Start of GIVEN MATERIAL

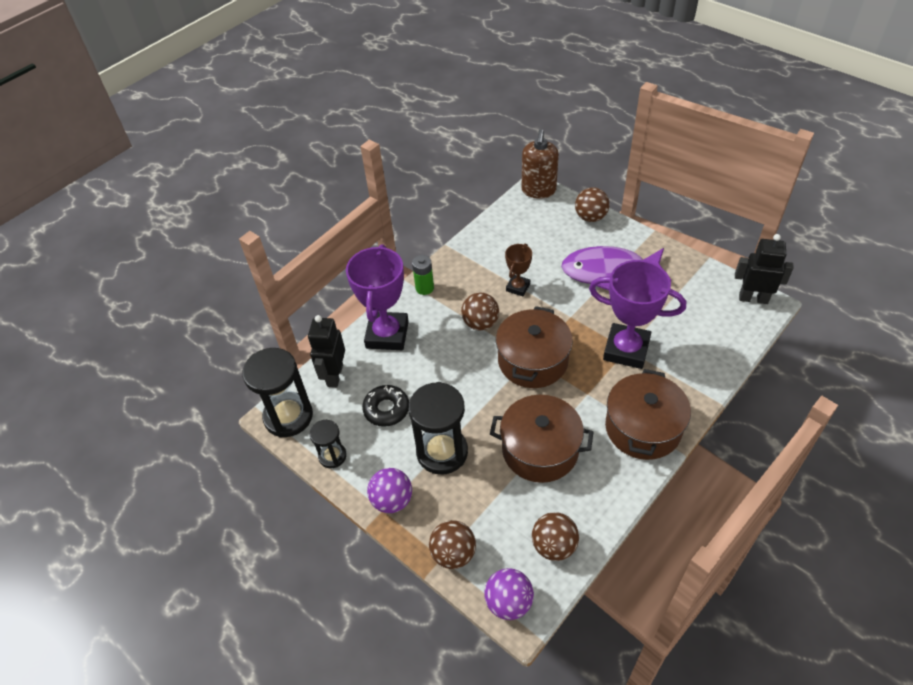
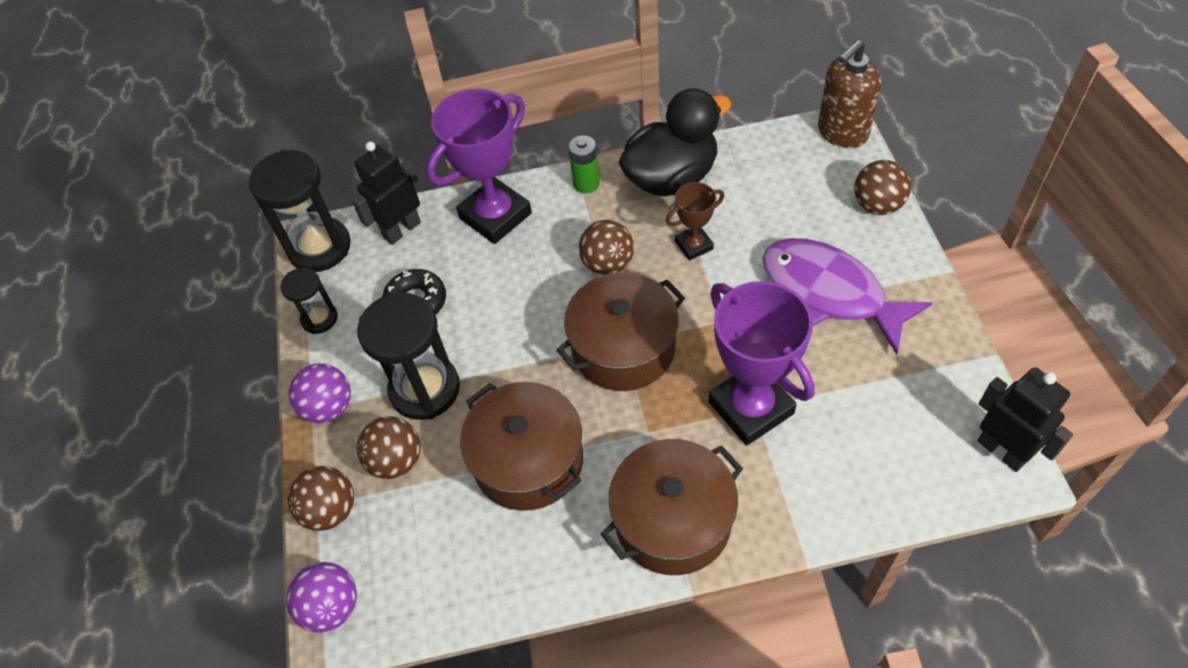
camera: 40 degrees right, 5 degrees up
(470, 259) = (671, 178): none -> black duck
(554, 546) = (435, 582): brown ball -> brown ball (396, 461)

End of GIVEN MATERIAL

DIRECTIONS FOR THIS TASK >>
Repeat all the material above exactly, apart from the pictures.

ANSWER FOR THE TASK >>
camera: 40 degrees right, 5 degrees up
(470, 259) = (671, 178): none -> black duck
(554, 546) = (435, 582): brown ball -> brown ball (396, 461)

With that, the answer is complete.